Directions: Where an image occurs, skip it and print the rest of the records verbatim.

..............................

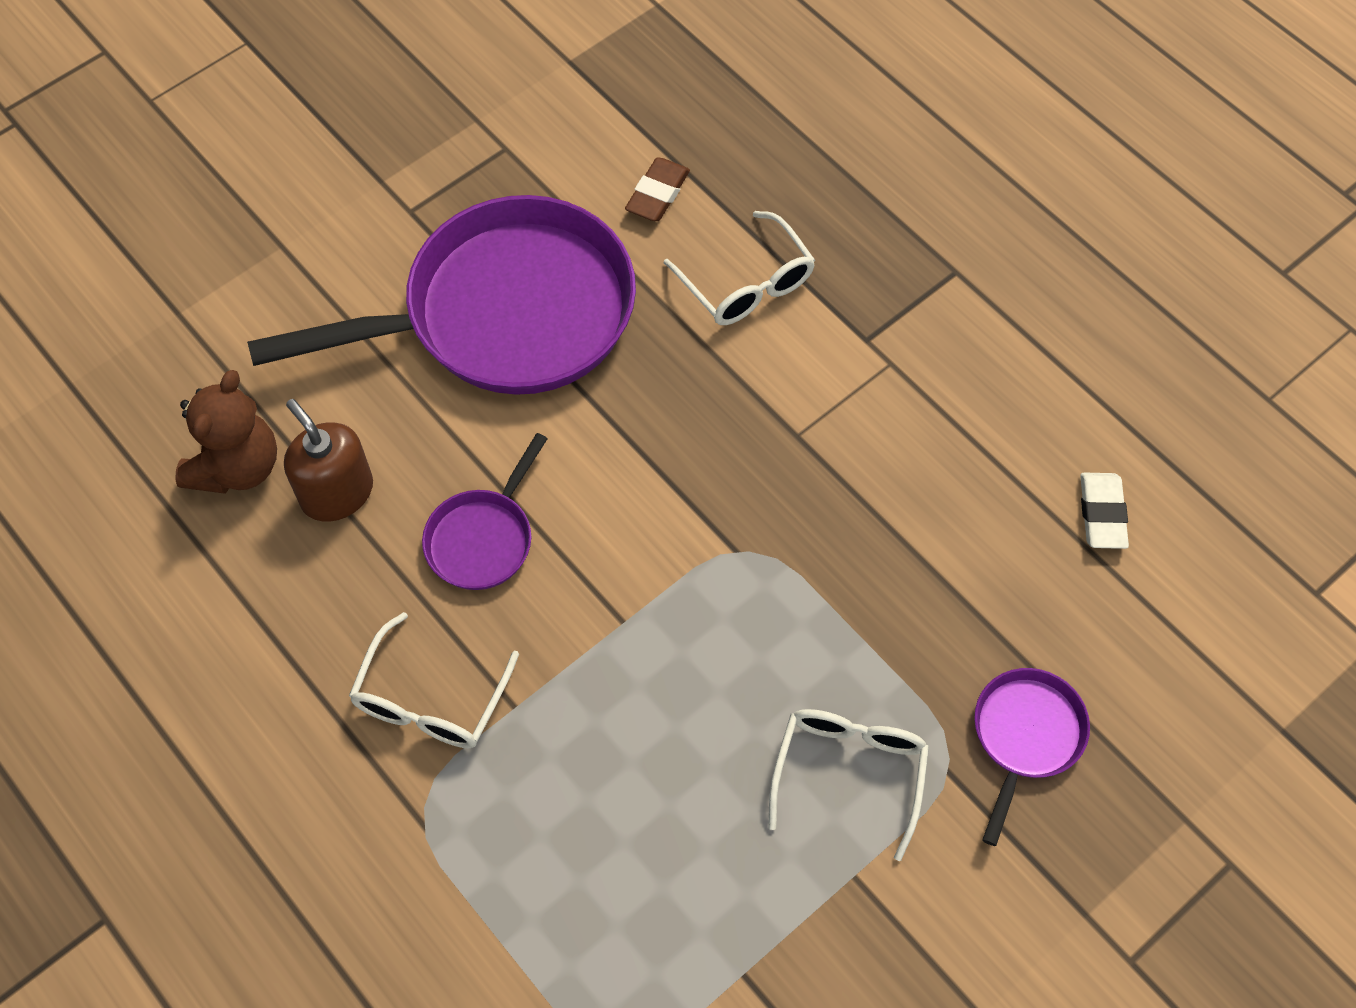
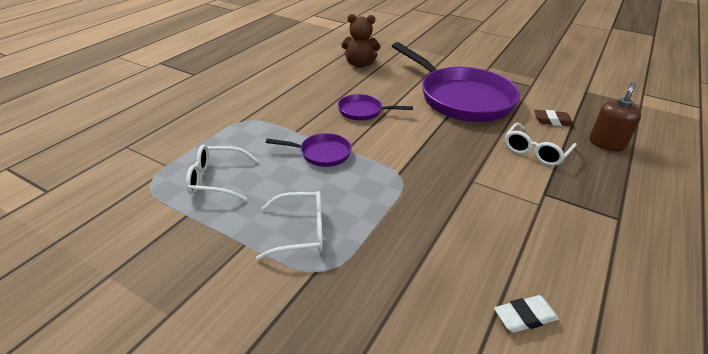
camera: 70 degrees right, 25 degrees down
(337, 493) = (362, 81): brown soap dispenser -> brown soap dispenser (606, 143)
(430, 700) = (291, 113): white glasses -> white glasses (216, 179)
(1025, 736) = (351, 304): purple pan -> purple pan (322, 153)

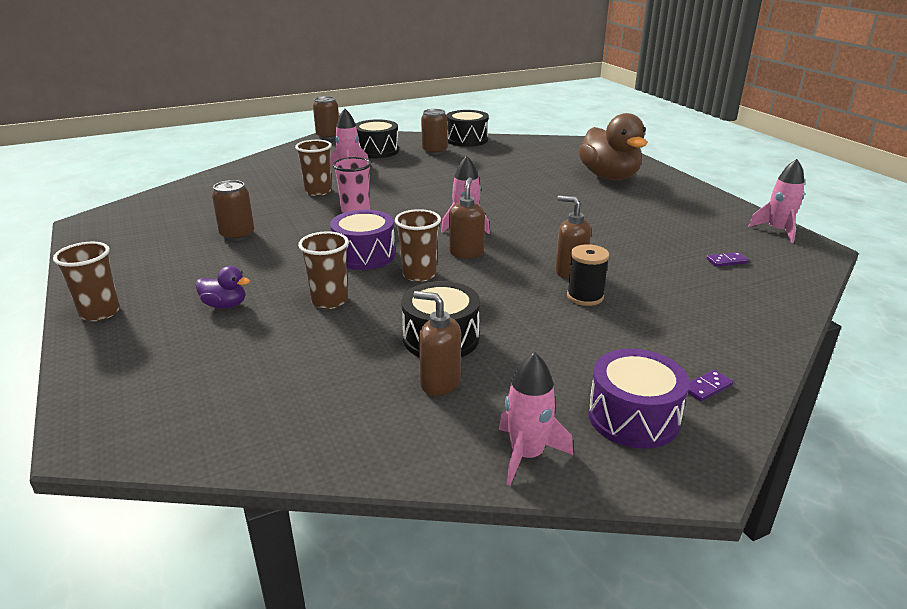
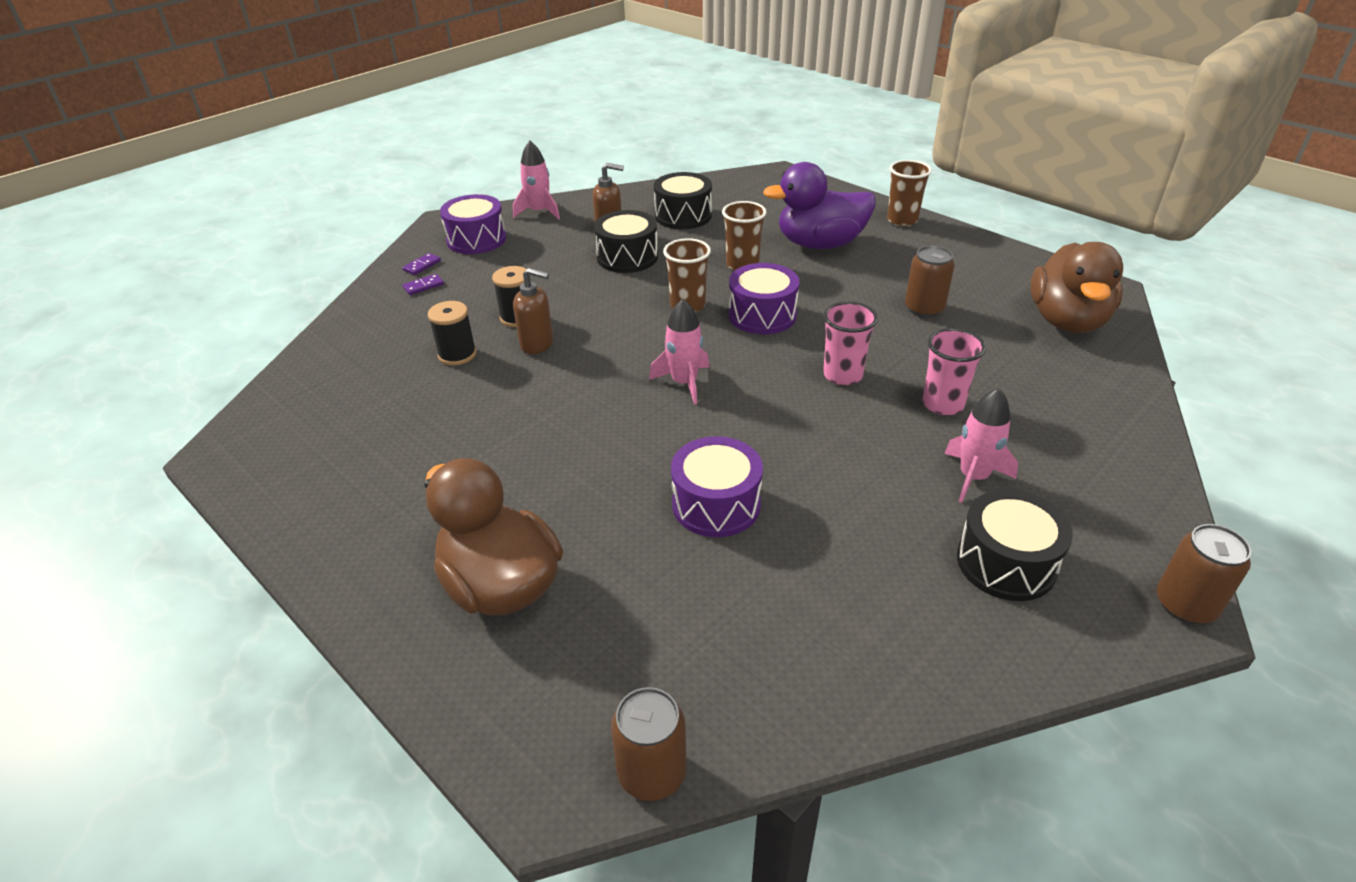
camera: 160 degrees right, 10 degrees up
(162, 210) = (1067, 321): none -> brown duck
(225, 305) = (820, 244): purple duck -> purple duck, size x2.20
(318, 191) = (942, 404): brown cup -> pink cup
(434, 151) = (895, 600): brown can -> brown can (652, 773)
(466, 252) = (658, 343): brown soap dispenser -> none
(467, 140) = (874, 693): black drum -> black drum (683, 216)
(488, 181) = (716, 504): none -> purple drum
(644, 277) = (457, 355): none -> black spool
(726, 261) = (354, 400): purple domino -> purple domino (423, 286)
(777, 231) = (252, 482): pink rocket -> none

..............................

Response:
camera: 70 degrees right, 25 degrees down
(337, 493) = (362, 81): brown soap dispenser -> brown soap dispenser (606, 143)
(430, 700) = (291, 113): white glasses -> white glasses (216, 179)
(1025, 736) = (351, 304): purple pan -> purple pan (322, 153)

camera: 160 degrees right, 10 degrees up
(162, 210) = (1067, 321): none -> brown duck
(225, 305) = (820, 244): purple duck -> purple duck, size x2.20
(318, 191) = (942, 404): brown cup -> pink cup
(434, 151) = (895, 600): brown can -> brown can (652, 773)
(466, 252) = (658, 343): brown soap dispenser -> none
(467, 140) = (874, 693): black drum -> black drum (683, 216)
(488, 181) = (716, 504): none -> purple drum
(644, 277) = (457, 355): none -> black spool
(726, 261) = (354, 400): purple domino -> purple domino (423, 286)
(777, 231) = (252, 482): pink rocket -> none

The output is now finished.